[Source records]
= Beginning of Section =
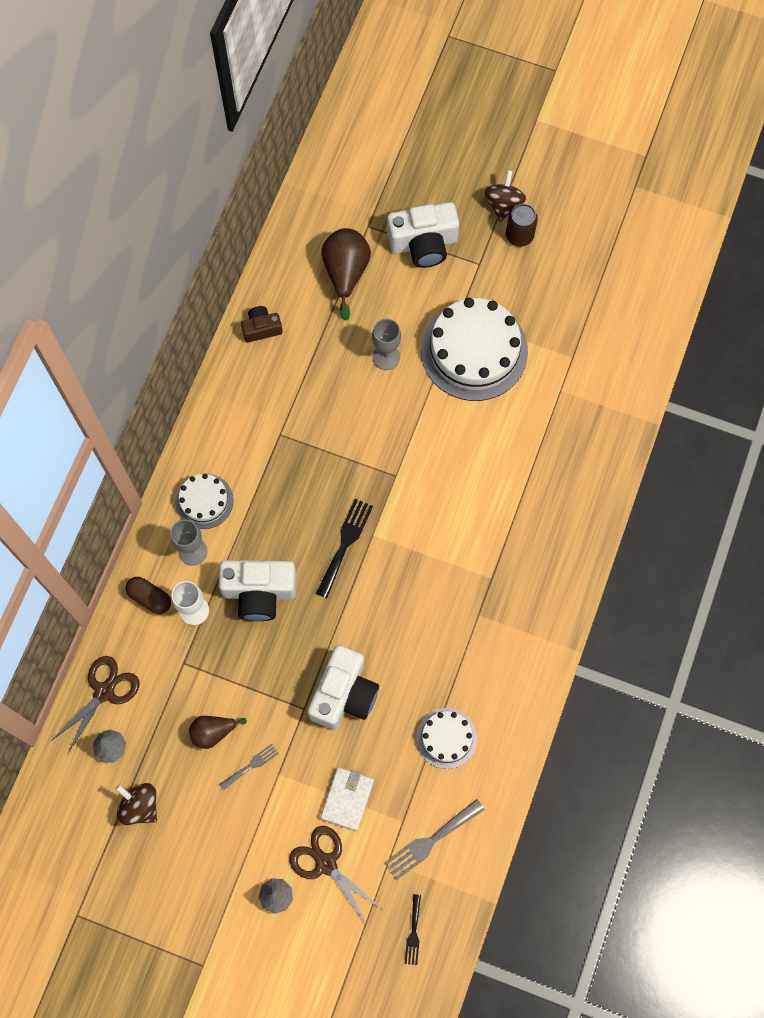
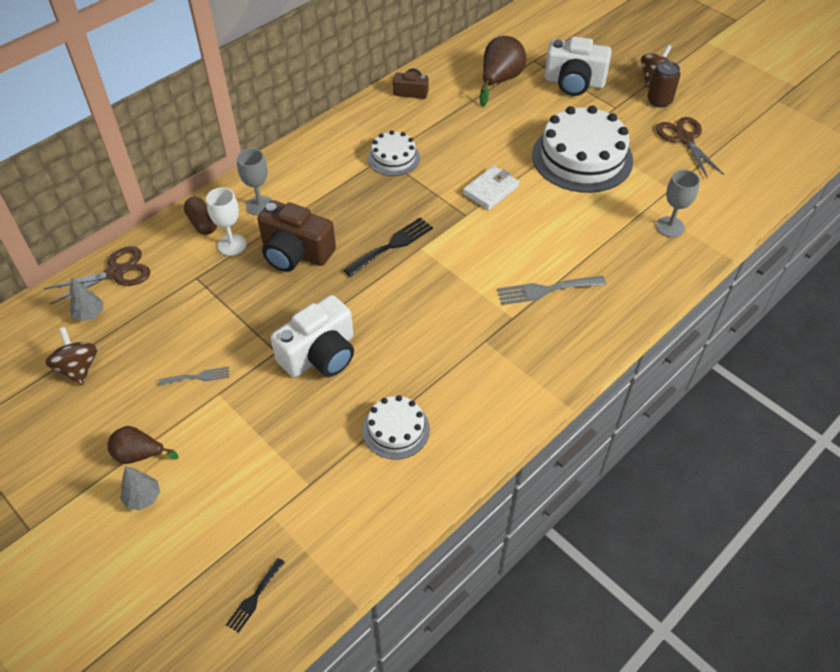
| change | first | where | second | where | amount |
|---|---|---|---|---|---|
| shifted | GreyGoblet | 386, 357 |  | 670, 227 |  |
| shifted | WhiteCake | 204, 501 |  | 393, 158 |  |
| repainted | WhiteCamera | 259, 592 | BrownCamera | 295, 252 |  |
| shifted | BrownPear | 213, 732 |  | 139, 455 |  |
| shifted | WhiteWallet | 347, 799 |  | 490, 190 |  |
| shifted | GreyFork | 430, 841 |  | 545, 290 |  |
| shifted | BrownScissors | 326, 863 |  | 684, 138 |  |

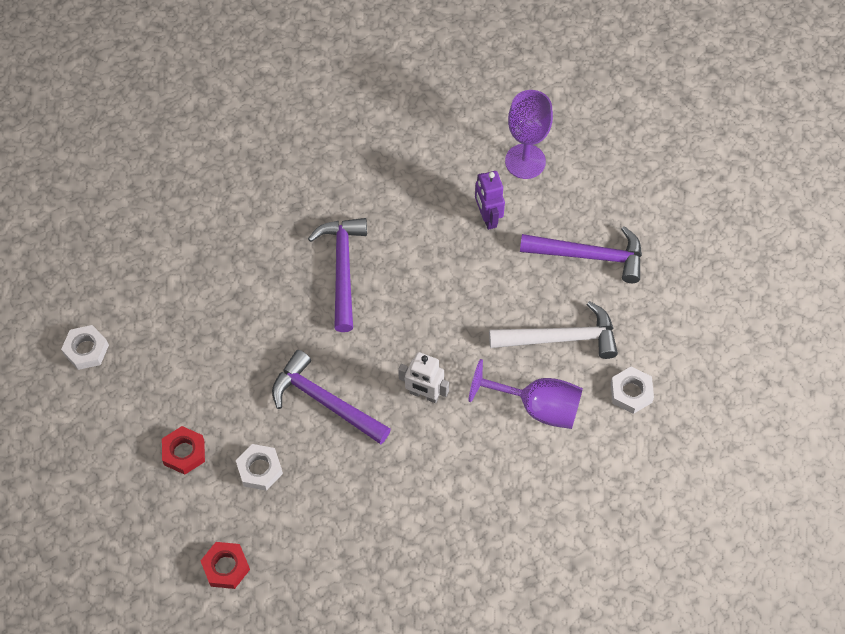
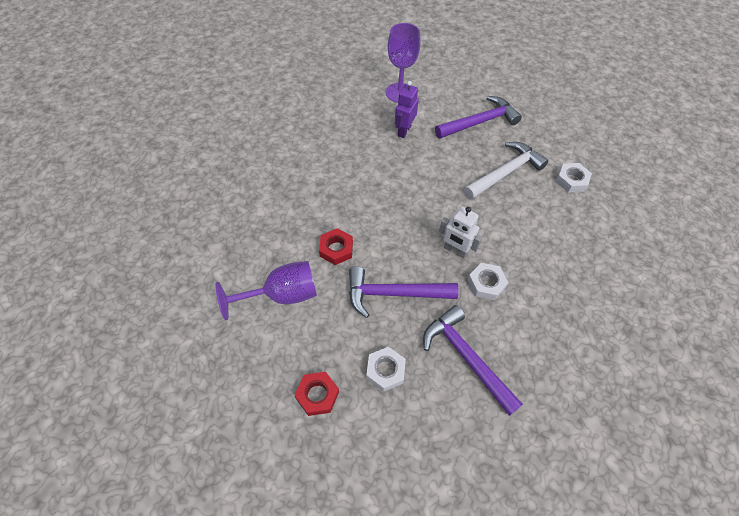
| change | first | where | second | where | amount |
|---|---|---|---|---|---|
| rotated | PurpleRobot | 487, 217 |  | 404, 130 | 75 degrees clockwise |
| shifted | PurpleHammer | 342, 269 |  | 466, 358 |  |
| shifted | WhiteNut | 86, 350 |  | 486, 284 |  |
| rotated | WhiteRobot | 424, 394 |  | 455, 250 | 45 degrees clockwise |
| shifted | PurpleGoblet | 537, 407 |  | 282, 295 |  |
| shifted | RedNut | 226, 567 |  | 336, 249 |  |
= End of Section =
About this task: Copy every line of the records above that contains "rotated".

Result of this exercise:
| rotated | PurpleRobot | 487, 217 |  | 404, 130 | 75 degrees clockwise |
| rotated | WhiteRobot | 424, 394 |  | 455, 250 | 45 degrees clockwise |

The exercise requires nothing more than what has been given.